> [Exercise requirements] Show every line of the records that contains the word "kern", matching case exactly.

> [Source records]
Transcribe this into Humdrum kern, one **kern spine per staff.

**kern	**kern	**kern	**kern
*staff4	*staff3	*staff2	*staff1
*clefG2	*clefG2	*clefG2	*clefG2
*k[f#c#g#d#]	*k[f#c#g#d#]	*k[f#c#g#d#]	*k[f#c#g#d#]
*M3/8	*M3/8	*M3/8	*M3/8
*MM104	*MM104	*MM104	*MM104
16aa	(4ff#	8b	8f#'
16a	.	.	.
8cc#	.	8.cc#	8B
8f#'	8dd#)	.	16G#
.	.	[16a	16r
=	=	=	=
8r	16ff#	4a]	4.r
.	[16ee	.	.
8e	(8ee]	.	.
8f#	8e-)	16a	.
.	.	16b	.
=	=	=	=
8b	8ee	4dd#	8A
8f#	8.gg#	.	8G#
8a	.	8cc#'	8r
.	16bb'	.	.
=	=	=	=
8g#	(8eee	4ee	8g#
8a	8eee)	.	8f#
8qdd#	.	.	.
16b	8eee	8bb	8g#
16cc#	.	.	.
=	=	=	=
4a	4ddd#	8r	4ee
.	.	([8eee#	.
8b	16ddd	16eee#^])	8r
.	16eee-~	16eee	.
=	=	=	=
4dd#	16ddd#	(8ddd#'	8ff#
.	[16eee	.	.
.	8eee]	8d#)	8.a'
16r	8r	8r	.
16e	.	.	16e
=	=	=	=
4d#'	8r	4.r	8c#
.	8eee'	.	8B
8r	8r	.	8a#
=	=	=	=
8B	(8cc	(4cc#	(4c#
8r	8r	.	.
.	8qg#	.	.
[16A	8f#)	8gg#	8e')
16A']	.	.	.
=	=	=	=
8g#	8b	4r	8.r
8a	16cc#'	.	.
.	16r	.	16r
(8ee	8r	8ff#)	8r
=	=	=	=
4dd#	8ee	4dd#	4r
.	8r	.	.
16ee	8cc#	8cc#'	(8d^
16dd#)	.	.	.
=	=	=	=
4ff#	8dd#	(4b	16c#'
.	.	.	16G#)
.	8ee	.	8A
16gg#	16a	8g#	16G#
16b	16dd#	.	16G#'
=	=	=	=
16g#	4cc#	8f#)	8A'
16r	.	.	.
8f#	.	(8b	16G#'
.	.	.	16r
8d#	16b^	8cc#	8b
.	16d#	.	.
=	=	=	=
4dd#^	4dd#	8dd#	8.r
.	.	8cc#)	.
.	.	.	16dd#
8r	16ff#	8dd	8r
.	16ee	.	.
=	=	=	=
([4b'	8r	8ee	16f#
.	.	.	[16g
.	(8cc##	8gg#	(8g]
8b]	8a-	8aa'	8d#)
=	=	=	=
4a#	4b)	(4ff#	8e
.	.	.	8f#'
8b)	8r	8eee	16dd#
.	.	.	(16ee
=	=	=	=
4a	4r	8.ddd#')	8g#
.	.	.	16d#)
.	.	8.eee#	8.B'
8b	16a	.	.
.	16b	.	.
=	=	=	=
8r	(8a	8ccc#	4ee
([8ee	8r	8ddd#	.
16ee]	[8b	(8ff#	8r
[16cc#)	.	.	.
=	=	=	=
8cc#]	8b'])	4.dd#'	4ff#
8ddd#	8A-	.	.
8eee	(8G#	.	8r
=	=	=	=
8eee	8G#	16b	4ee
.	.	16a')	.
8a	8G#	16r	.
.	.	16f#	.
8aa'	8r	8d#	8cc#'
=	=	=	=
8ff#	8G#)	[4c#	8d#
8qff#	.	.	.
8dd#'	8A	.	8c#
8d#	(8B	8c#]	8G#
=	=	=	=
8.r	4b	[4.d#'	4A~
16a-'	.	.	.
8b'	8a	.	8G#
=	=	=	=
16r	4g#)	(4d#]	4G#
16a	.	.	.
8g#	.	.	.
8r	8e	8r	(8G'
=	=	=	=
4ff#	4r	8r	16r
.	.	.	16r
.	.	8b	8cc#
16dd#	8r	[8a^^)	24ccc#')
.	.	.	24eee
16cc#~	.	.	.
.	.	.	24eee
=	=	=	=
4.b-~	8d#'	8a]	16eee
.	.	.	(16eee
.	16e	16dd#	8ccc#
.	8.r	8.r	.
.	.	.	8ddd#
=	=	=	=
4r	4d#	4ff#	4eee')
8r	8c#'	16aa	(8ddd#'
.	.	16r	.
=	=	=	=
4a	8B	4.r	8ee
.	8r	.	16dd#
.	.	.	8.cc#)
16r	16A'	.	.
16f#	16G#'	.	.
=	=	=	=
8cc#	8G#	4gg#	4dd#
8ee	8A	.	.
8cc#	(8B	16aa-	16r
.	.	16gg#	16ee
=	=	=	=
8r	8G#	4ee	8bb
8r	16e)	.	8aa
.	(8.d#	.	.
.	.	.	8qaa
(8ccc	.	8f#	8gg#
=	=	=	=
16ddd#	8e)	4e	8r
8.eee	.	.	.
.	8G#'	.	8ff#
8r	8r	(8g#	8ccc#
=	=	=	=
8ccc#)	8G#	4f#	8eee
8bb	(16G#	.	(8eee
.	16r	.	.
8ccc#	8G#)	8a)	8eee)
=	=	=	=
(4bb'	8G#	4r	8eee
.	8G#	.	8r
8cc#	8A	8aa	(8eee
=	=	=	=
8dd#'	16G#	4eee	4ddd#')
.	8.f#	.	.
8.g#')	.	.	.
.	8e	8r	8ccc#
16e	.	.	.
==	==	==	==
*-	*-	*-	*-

> [Exercise response]
Transcribe this into Humdrum kern, one **kern spine per staff.
**kern	**kern	**kern	**kern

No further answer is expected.